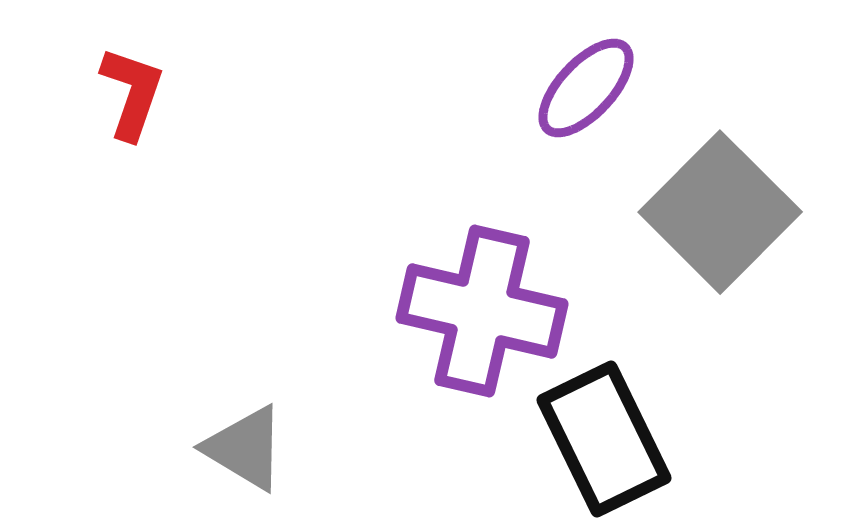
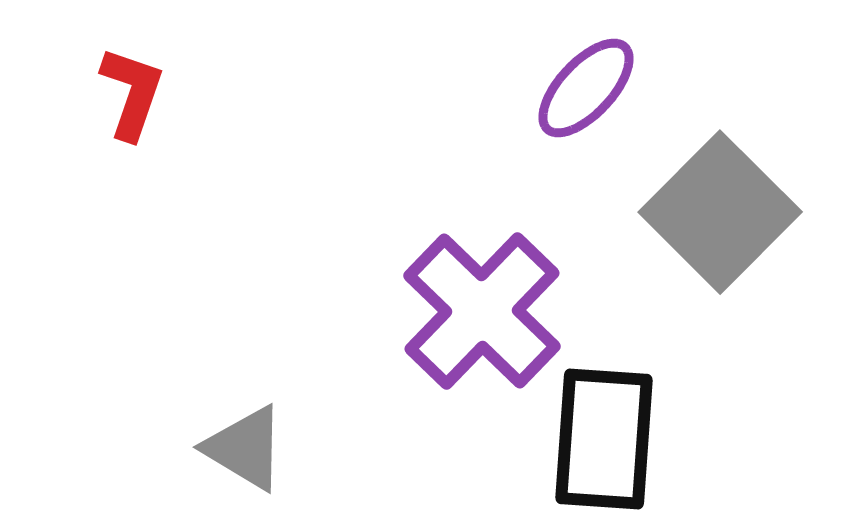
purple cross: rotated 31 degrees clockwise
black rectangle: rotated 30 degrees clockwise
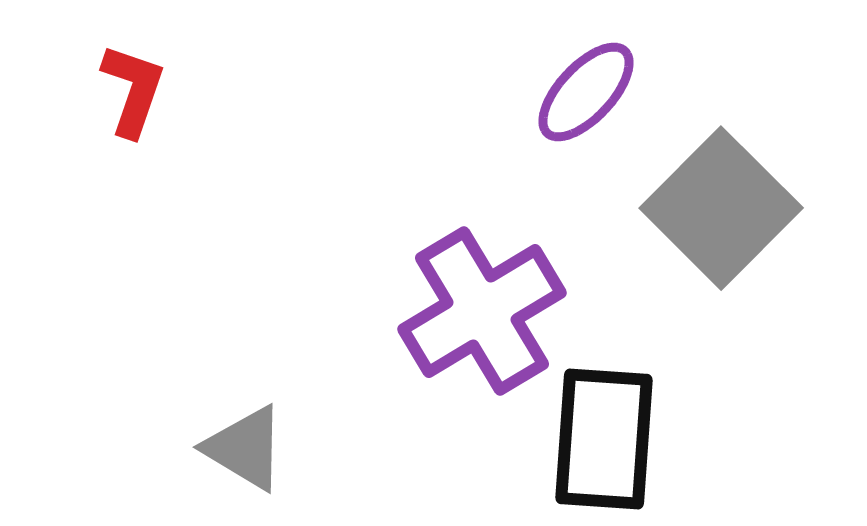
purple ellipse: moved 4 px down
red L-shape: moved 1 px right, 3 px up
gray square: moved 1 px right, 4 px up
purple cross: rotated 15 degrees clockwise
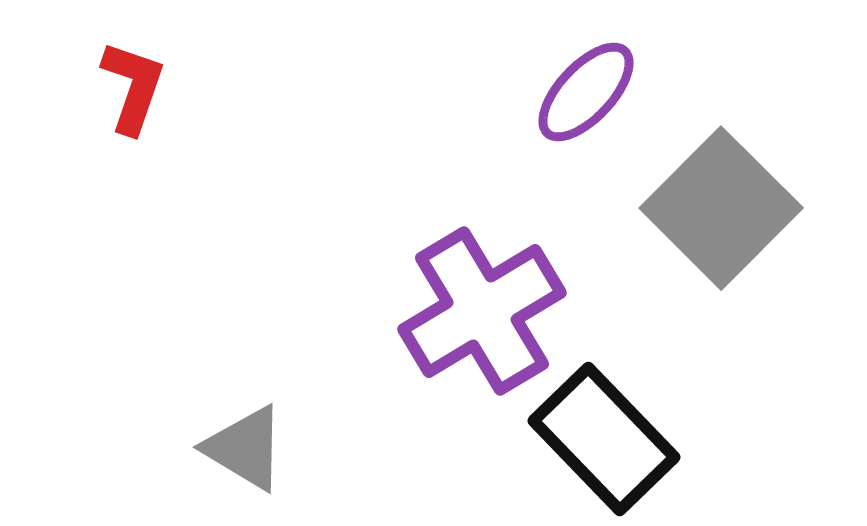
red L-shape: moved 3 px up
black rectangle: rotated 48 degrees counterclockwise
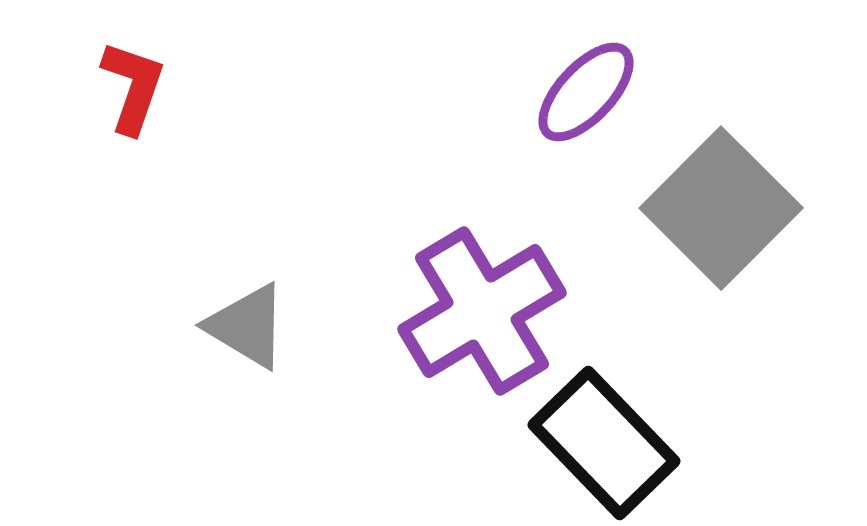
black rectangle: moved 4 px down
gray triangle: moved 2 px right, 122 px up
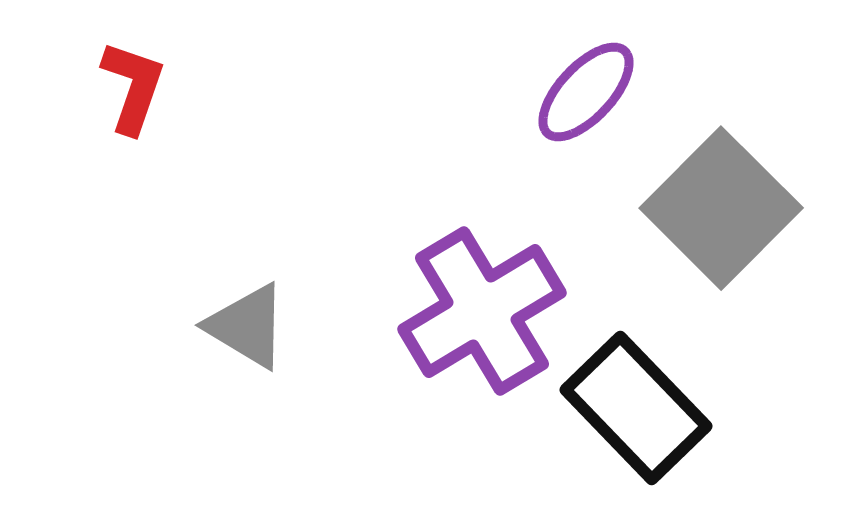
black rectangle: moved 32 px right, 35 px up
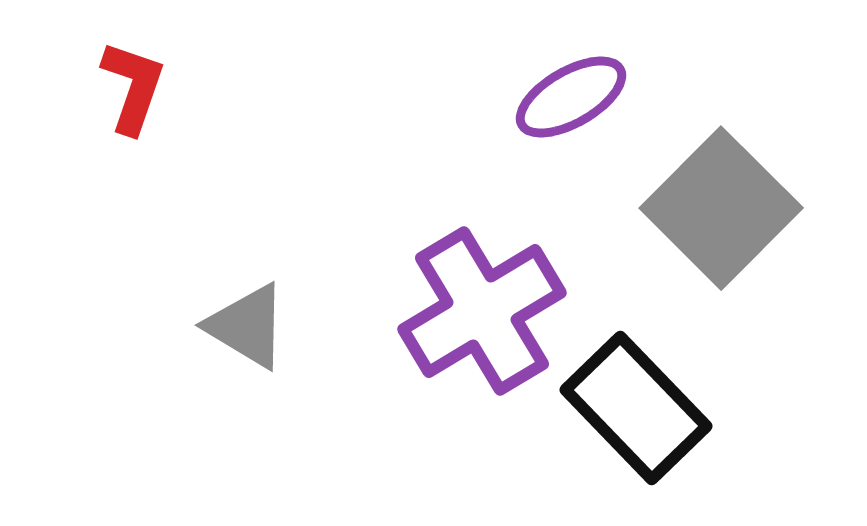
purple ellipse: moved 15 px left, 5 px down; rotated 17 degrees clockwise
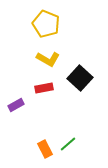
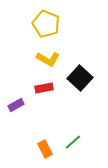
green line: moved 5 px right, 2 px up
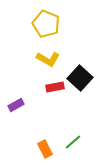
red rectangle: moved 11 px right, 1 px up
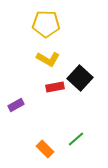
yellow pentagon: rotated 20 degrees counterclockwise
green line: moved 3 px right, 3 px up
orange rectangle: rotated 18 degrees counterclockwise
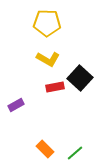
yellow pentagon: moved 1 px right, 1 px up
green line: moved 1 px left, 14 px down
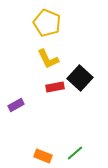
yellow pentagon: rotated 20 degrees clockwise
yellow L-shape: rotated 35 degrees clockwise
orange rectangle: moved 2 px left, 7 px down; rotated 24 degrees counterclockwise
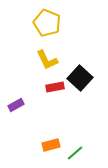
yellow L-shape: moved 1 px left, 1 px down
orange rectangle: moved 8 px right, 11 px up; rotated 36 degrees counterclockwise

---+---

What you are asked to do:
Change every "black rectangle" in the data above to "navy rectangle" and write out all the other lines unchanged, leaving the pictures out.

Full answer:
purple cross: rotated 31 degrees clockwise
navy rectangle: rotated 30 degrees clockwise
purple ellipse: moved 4 px down
red L-shape: moved 1 px right, 3 px up
gray square: moved 1 px right, 4 px up
purple cross: rotated 15 degrees clockwise
red L-shape: moved 3 px up
navy rectangle: rotated 48 degrees counterclockwise
navy rectangle: moved 4 px down
gray triangle: moved 2 px right, 122 px up
navy rectangle: moved 32 px right, 35 px up
purple ellipse: moved 15 px left, 5 px down; rotated 17 degrees clockwise
green line: moved 5 px right, 2 px up
red rectangle: moved 11 px right, 1 px up
yellow pentagon: rotated 20 degrees counterclockwise
green line: moved 3 px right, 3 px up
orange rectangle: rotated 18 degrees counterclockwise
yellow pentagon: moved 1 px right, 1 px up
green line: moved 1 px left, 14 px down
yellow pentagon: rotated 20 degrees clockwise
yellow L-shape: rotated 35 degrees clockwise
orange rectangle: moved 2 px left, 7 px down; rotated 24 degrees counterclockwise
yellow L-shape: moved 1 px left, 1 px down
orange rectangle: moved 8 px right, 11 px up; rotated 36 degrees counterclockwise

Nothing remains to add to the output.